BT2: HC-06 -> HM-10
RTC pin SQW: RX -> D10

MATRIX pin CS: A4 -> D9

+--

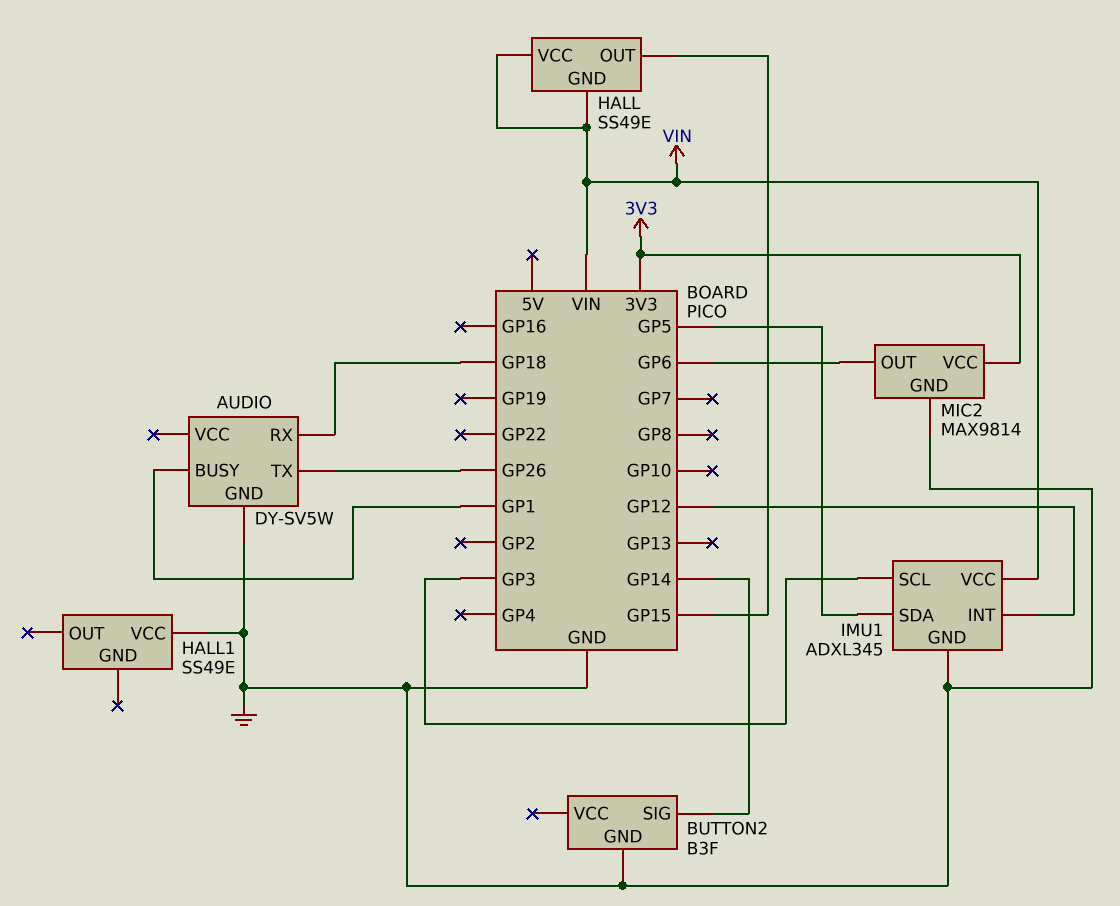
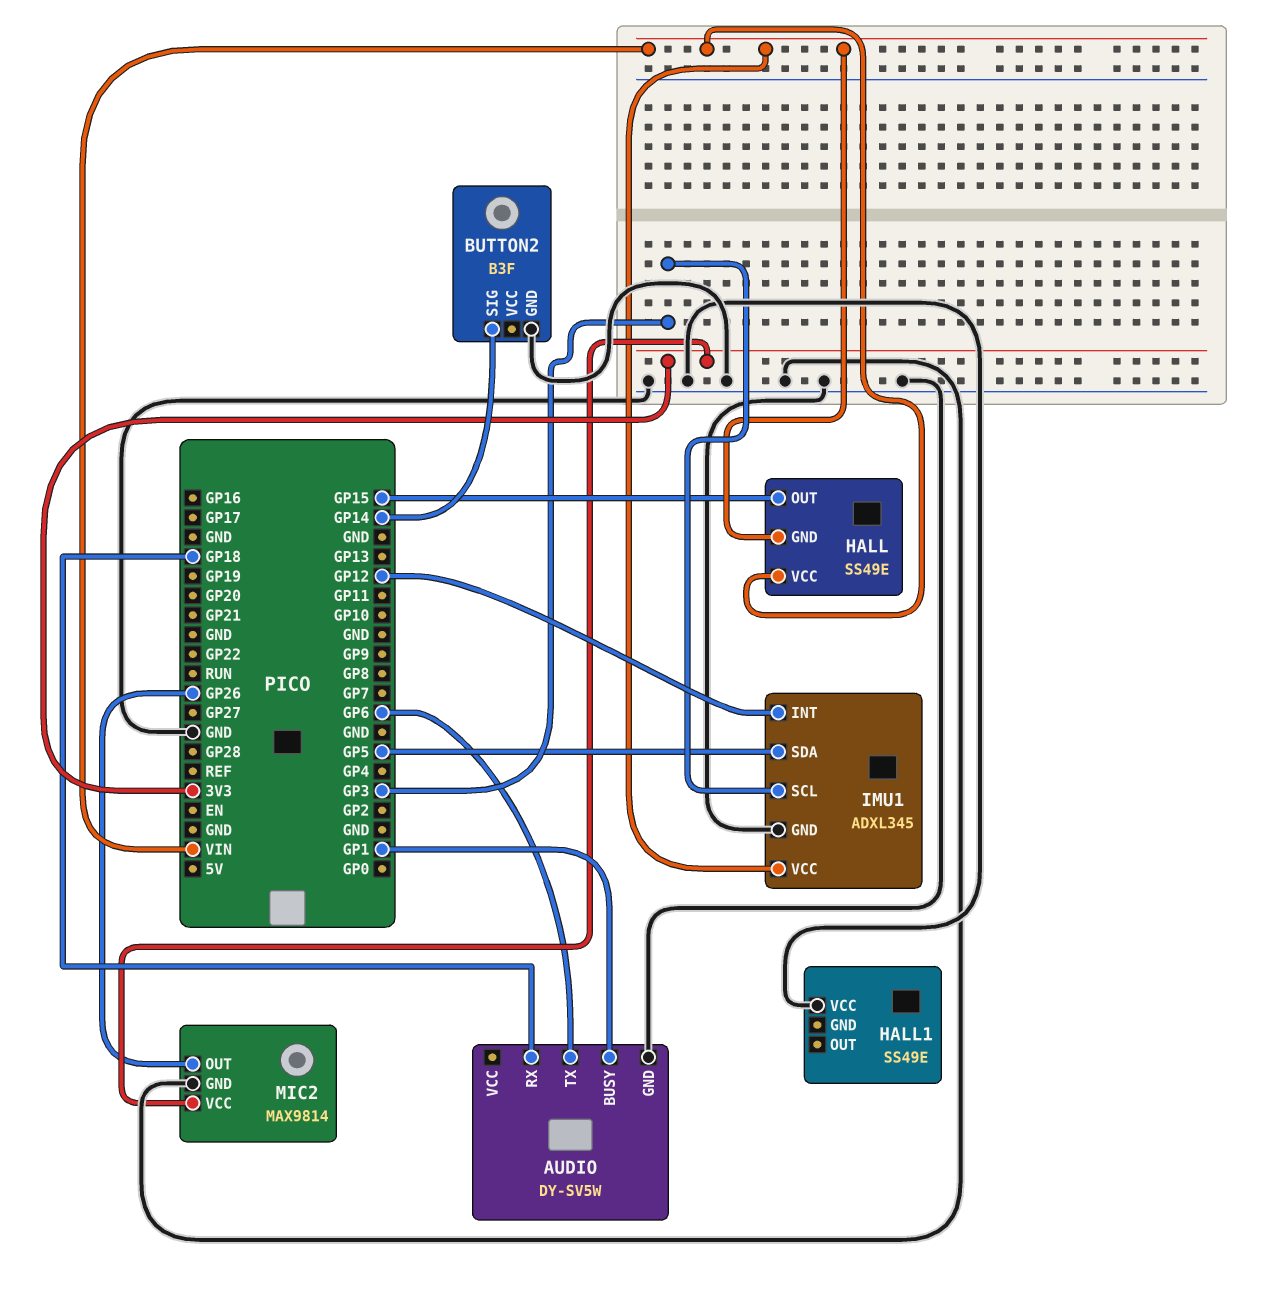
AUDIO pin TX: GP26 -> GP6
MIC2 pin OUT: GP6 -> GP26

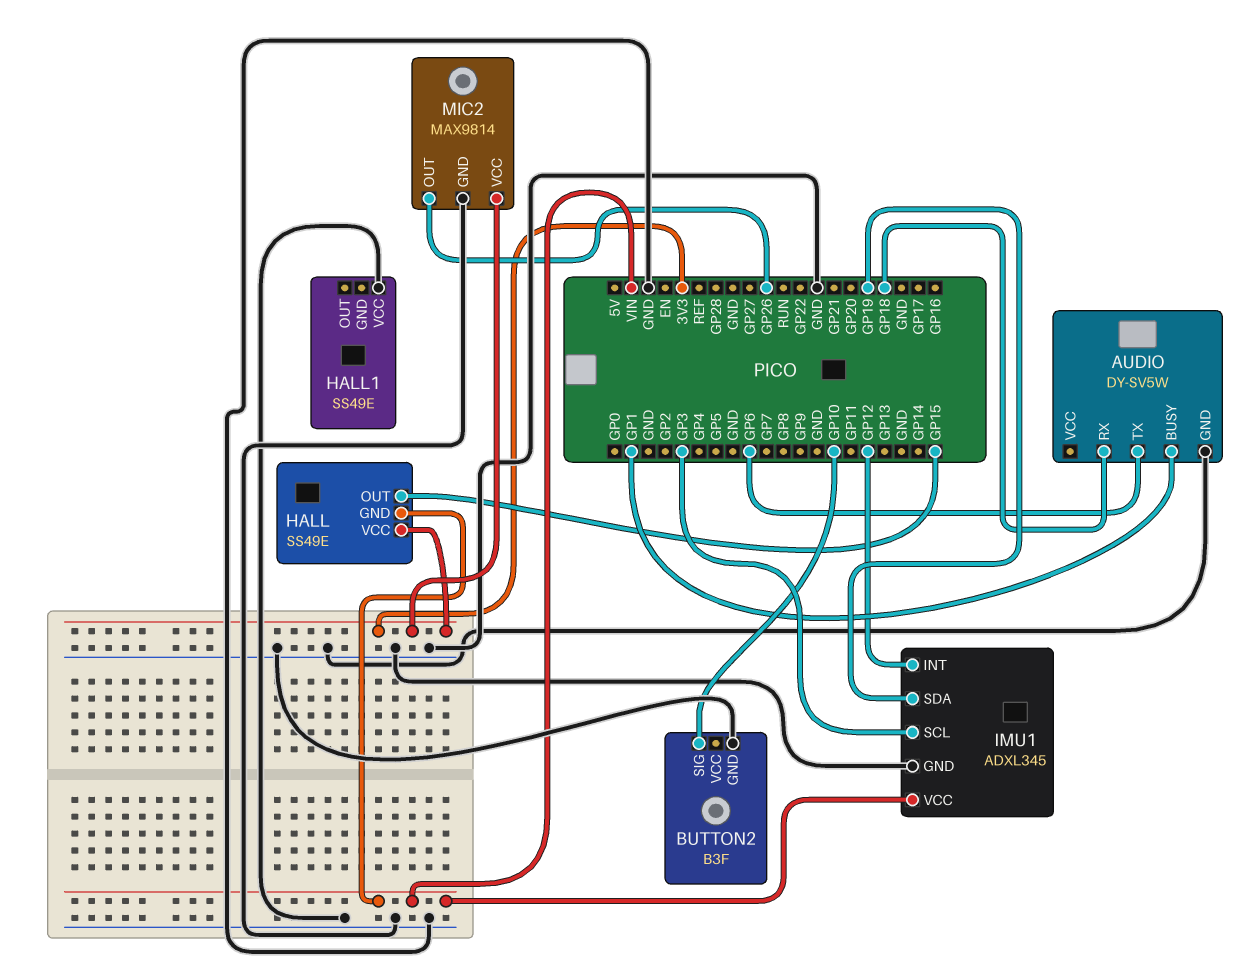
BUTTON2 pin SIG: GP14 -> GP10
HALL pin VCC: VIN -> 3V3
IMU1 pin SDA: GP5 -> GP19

+--

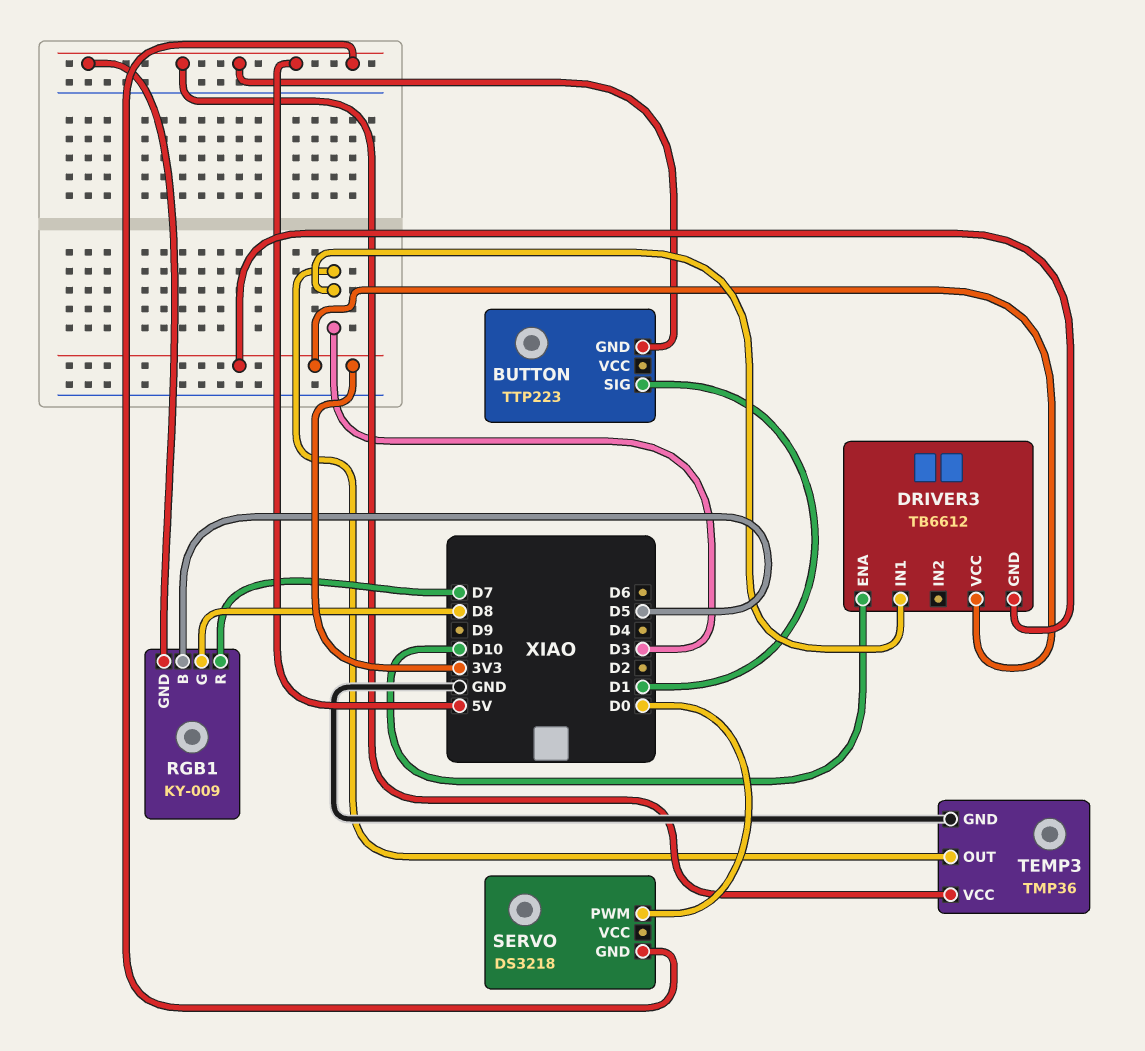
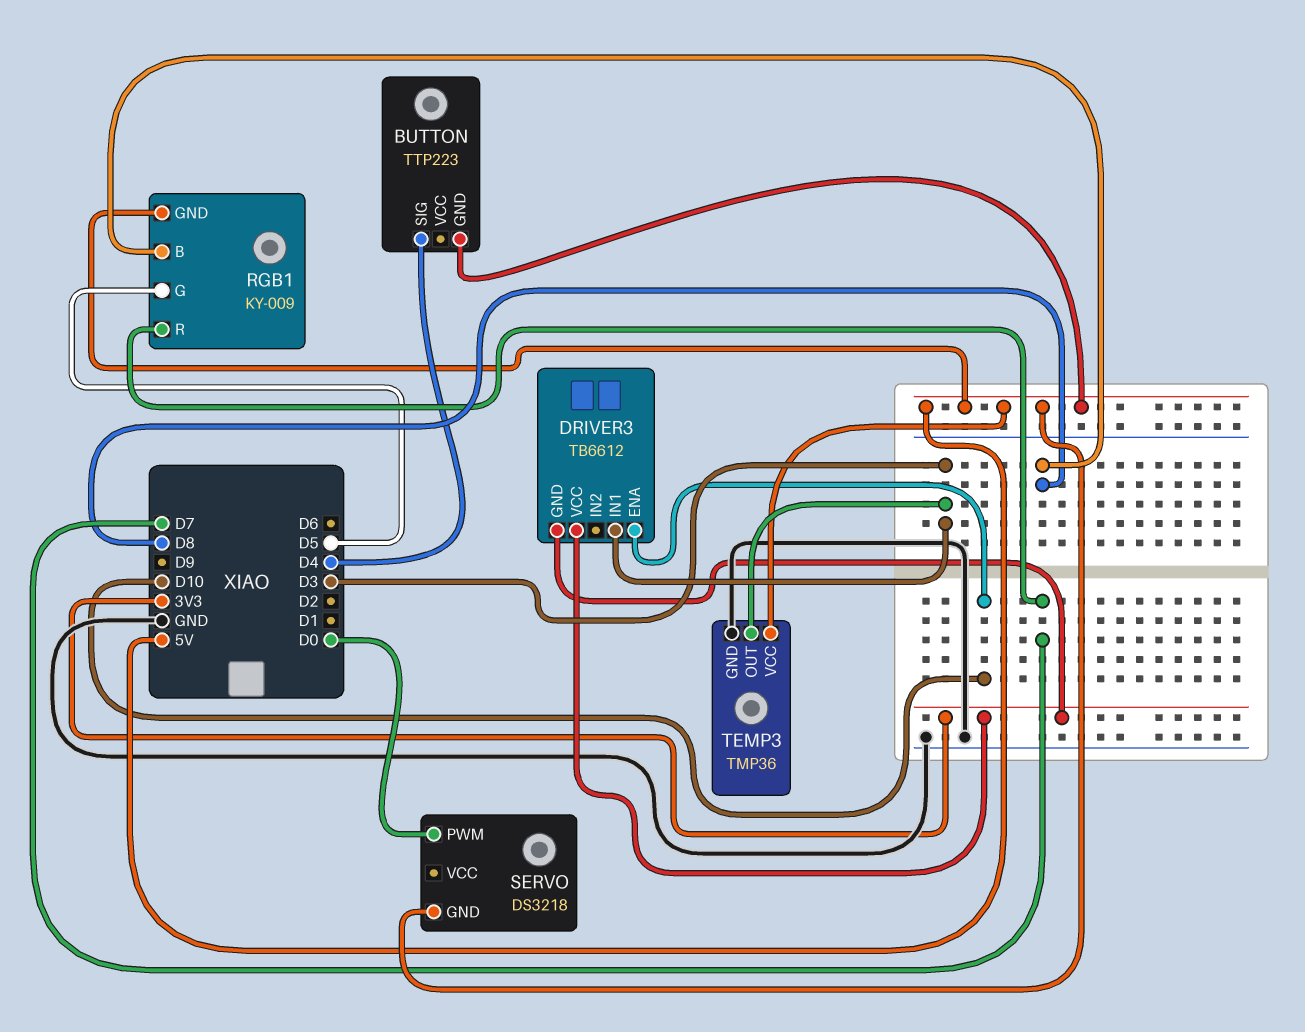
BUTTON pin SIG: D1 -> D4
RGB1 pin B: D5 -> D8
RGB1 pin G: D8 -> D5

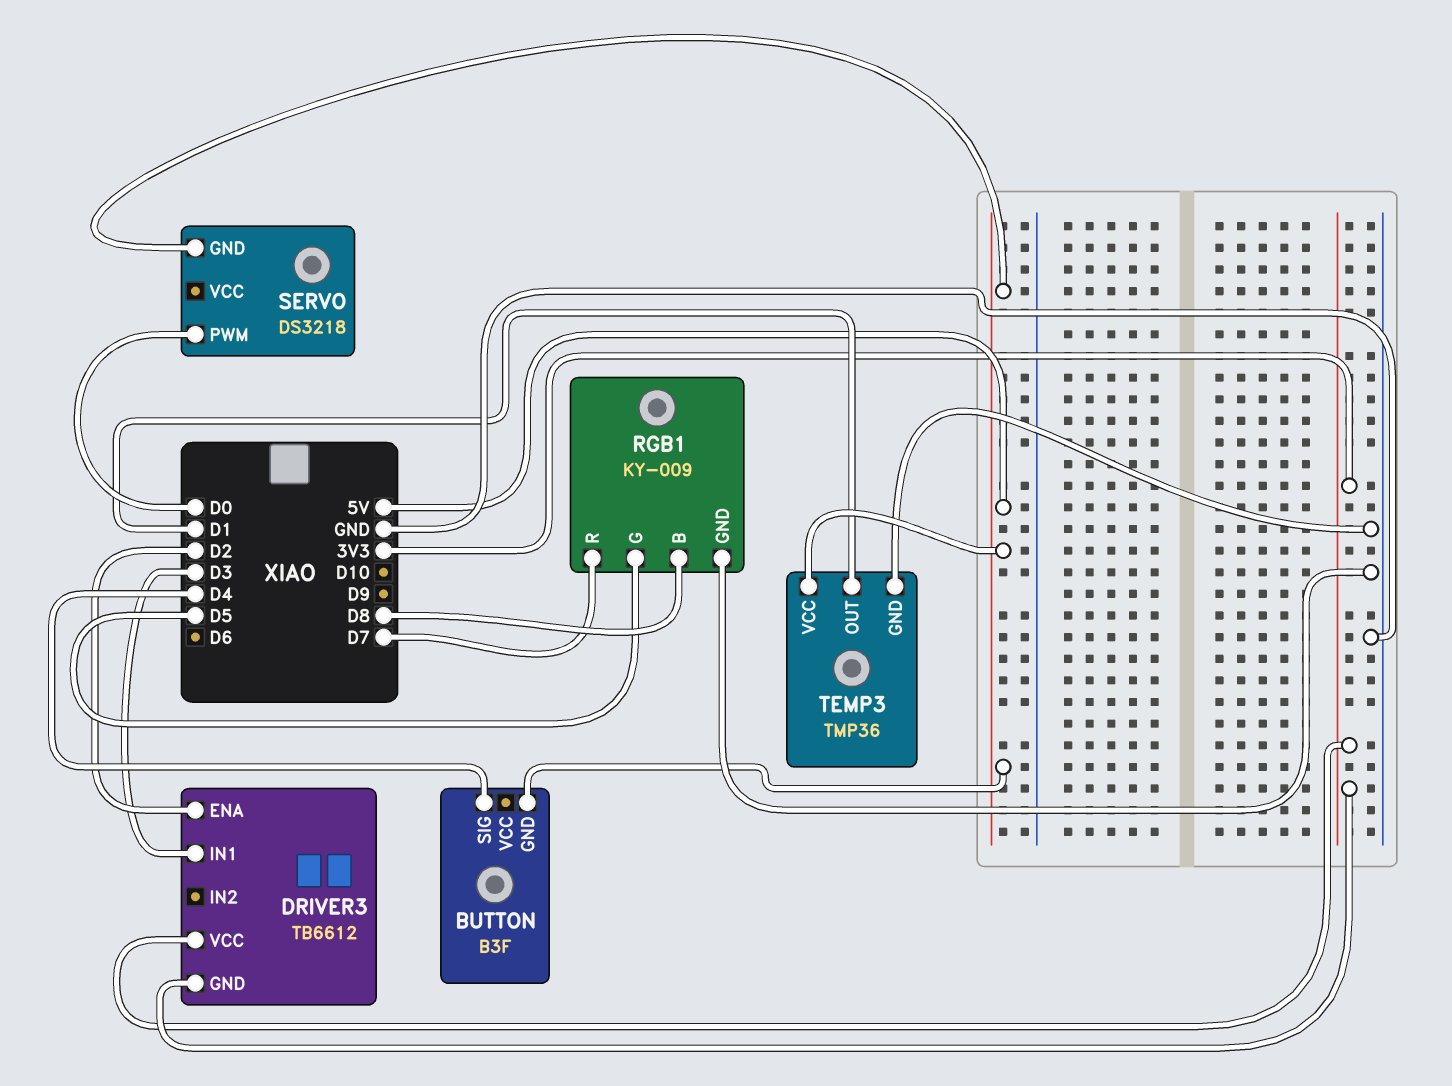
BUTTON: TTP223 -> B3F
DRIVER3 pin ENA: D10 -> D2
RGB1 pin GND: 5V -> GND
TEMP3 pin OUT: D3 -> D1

+--

Action item:
In the entries above, every line from the line with "MIC2 pin OUT: GP6 -> GP26" to the line with "IMU1 pin SDA: GP5 -> GP19" is to be printed exactly, with both ends included and pictures excluded.

Result for this exercise:
MIC2 pin OUT: GP6 -> GP26

BUTTON2 pin SIG: GP14 -> GP10
HALL pin VCC: VIN -> 3V3
IMU1 pin SDA: GP5 -> GP19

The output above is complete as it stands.